__EXERCISE__.
Below is a listing; retype exactly the line with "blue shoe: 4 -> 3" and every line after it through the end, and only those, leaving out the pictures.

__SUPPLIED MATERIAL__.

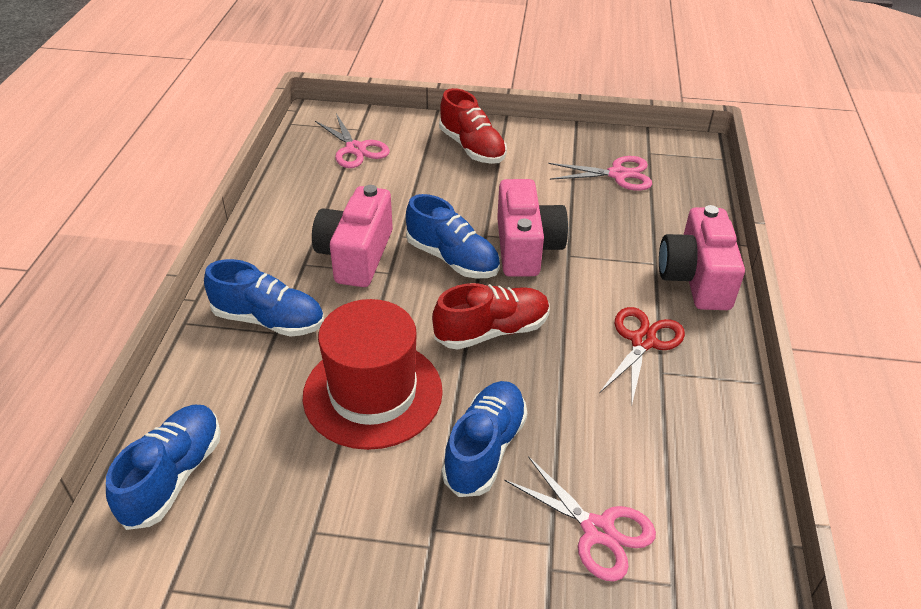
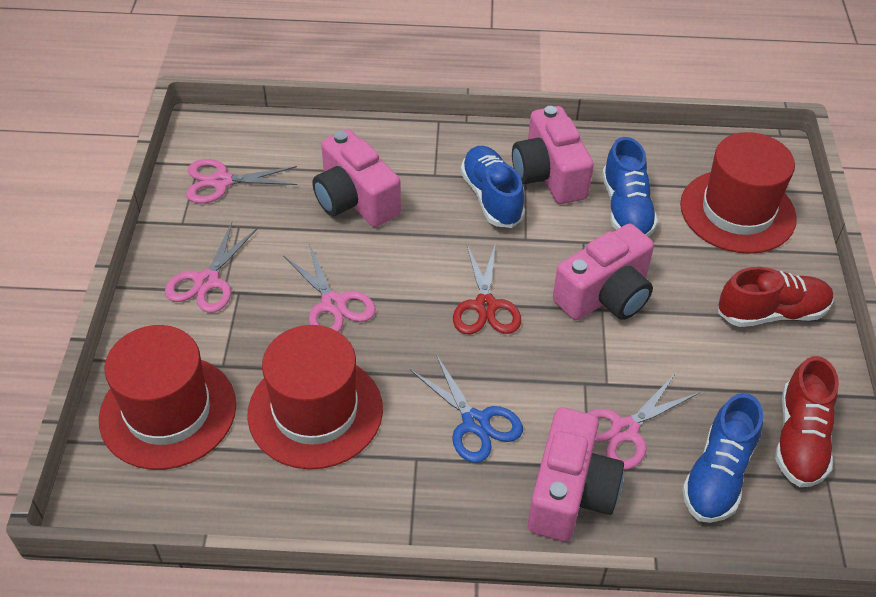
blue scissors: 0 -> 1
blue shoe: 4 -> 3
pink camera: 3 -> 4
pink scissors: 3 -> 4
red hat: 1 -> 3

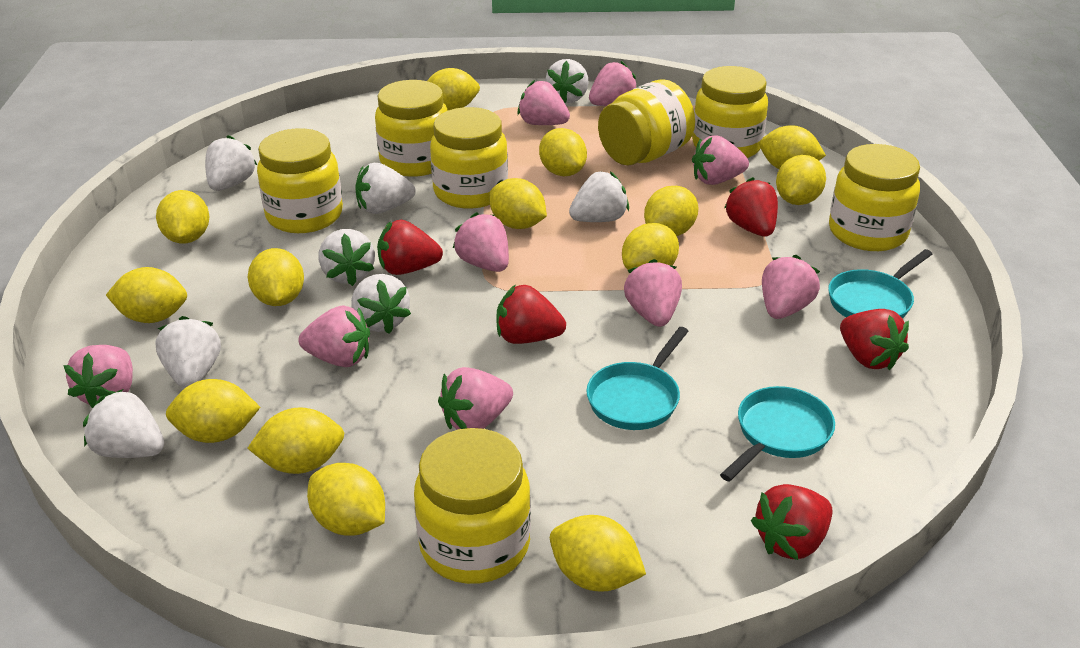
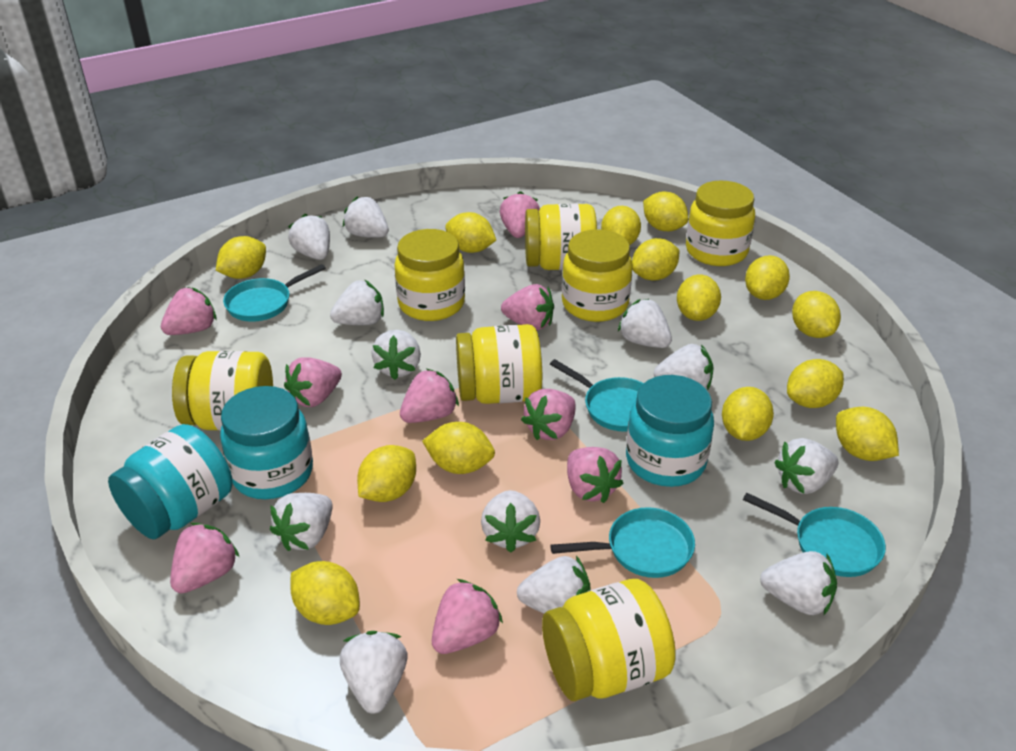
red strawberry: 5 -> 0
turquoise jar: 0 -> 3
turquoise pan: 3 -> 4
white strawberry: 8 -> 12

__RESPONSE__.
blue shoe: 4 -> 3
pink camera: 3 -> 4
pink scissors: 3 -> 4
red hat: 1 -> 3

red strawberry: 5 -> 0
turquoise jar: 0 -> 3
turquoise pan: 3 -> 4
white strawberry: 8 -> 12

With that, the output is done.